Job: Set down again exactly the lines of the listing below that fall between the line holding "camera: 65 degrees right, 10 degrees up" and the line holding "orange cutting board [602,172,663,207]", inclusive.
(Supplied information begins)
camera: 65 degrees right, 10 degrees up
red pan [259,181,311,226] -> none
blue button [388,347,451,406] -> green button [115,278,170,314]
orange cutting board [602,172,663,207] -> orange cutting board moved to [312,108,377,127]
(Supplied information ends)
(Supplied information begins)
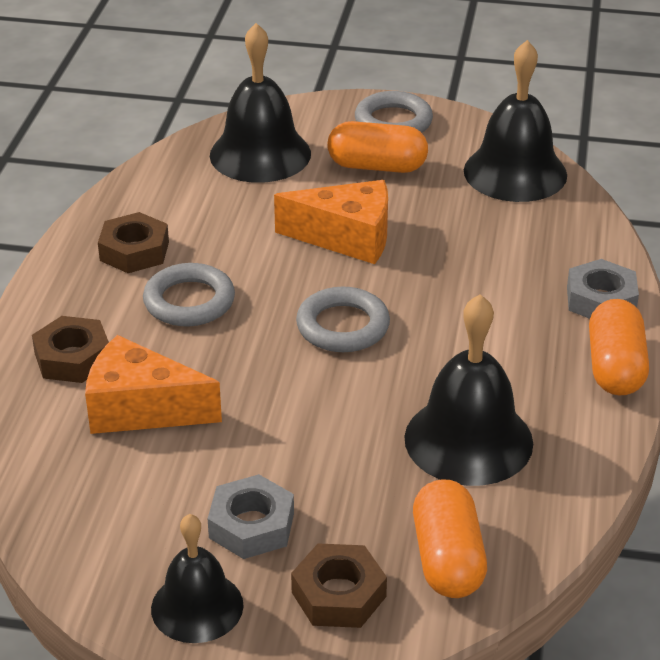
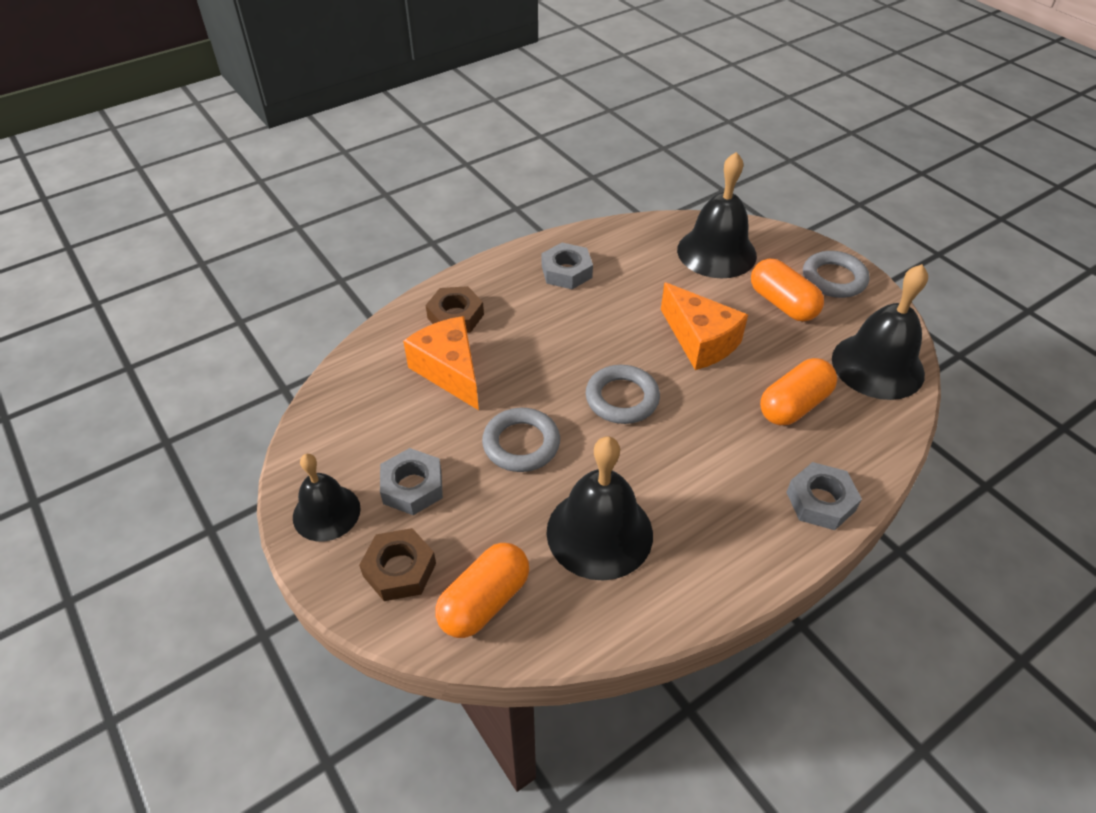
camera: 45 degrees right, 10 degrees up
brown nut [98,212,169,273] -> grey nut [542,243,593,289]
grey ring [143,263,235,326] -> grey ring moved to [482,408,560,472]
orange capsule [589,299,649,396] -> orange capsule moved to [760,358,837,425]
(Supplied information ends)
(Supplied information begins)
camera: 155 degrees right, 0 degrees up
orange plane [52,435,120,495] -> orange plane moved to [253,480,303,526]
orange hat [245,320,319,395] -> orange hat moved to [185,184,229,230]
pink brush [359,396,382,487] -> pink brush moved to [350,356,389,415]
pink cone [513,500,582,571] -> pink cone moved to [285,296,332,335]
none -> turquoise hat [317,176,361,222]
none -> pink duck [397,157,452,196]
(Supplied information ends)
Result:
camera: 65 degrees right, 10 degrees up
red pan [259,181,311,226] -> none
blue button [388,347,451,406] -> green button [115,278,170,314]
orange cutting board [602,172,663,207] -> orange cutting board moved to [312,108,377,127]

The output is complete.